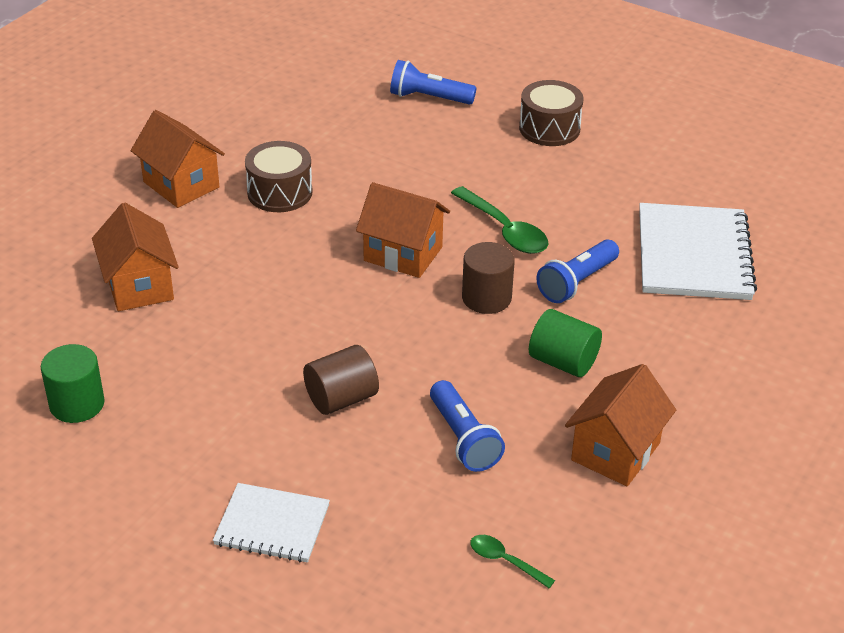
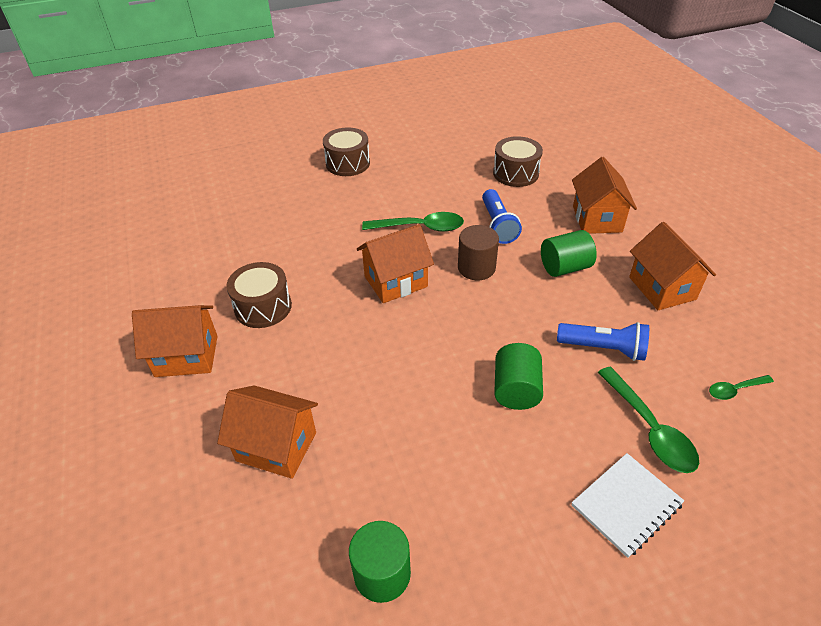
camera: 50 degrees left, 5 degrees up
(341, 398) = (516, 390): brown cylinder -> green cylinder
(382, 511) = (649, 428): none -> green spoon
(429, 98) = (256, 191): blue flashlight -> none
(685, 354) = (597, 219): none -> orange house
(693, 255) = (515, 173): white notebook -> brown drum

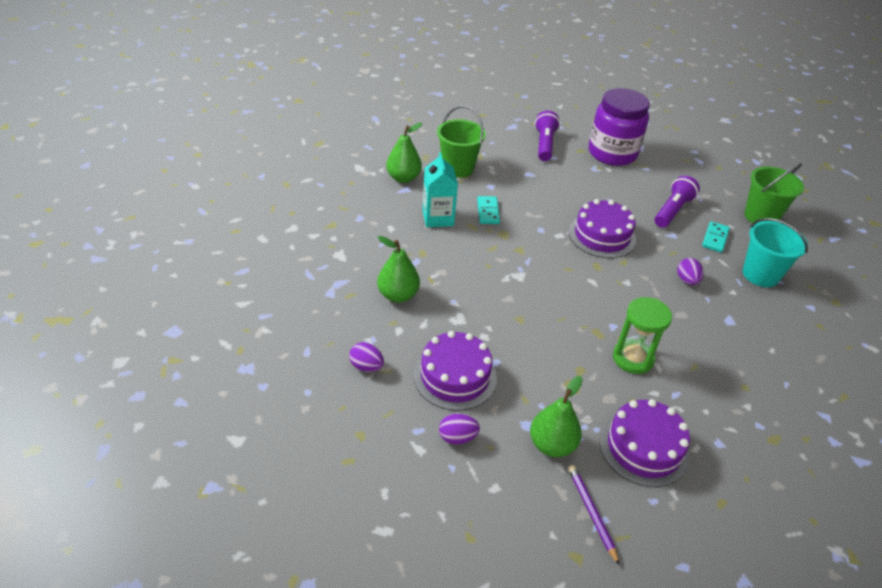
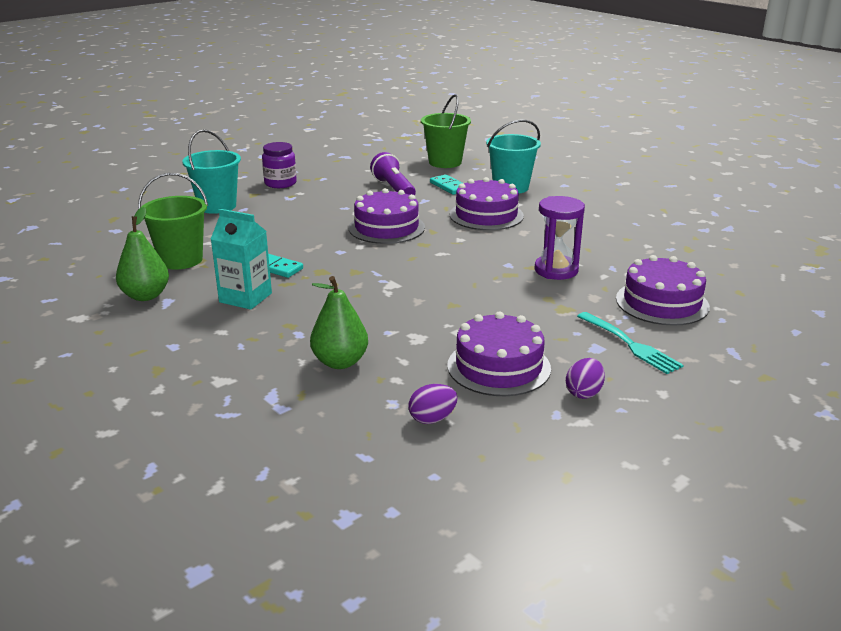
camera: 55 degrees left, 15 degrees down
(544, 144) = (217, 206): purple flashlight -> turquoise bucket
(552, 445) = (629, 344): green pear -> turquoise fork
(591, 513) = (720, 352): purple pencil -> none
(612, 153) = (280, 183): purple jar -> purple jar, size x0.55
(633, 358) = (556, 270): green hourglass -> purple hourglass
(687, 280) = (486, 215): purple egg -> purple cake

** Exercise requirements **
Here the job is to output the lines from the top of the listing through the line holding "(544, 144) = (217, 206): purple", word for word and without pictures.

** Exercise solution **
camera: 50 degrees left, 5 degrees up
(341, 398) = (516, 390): brown cylinder -> green cylinder
(382, 511) = (649, 428): none -> green spoon
(429, 98) = (256, 191): blue flashlight -> none
(685, 354) = (597, 219): none -> orange house
(693, 255) = (515, 173): white notebook -> brown drum

camera: 55 degrees left, 15 degrees down
(544, 144) = (217, 206): purple flashlight -> turquoise bucket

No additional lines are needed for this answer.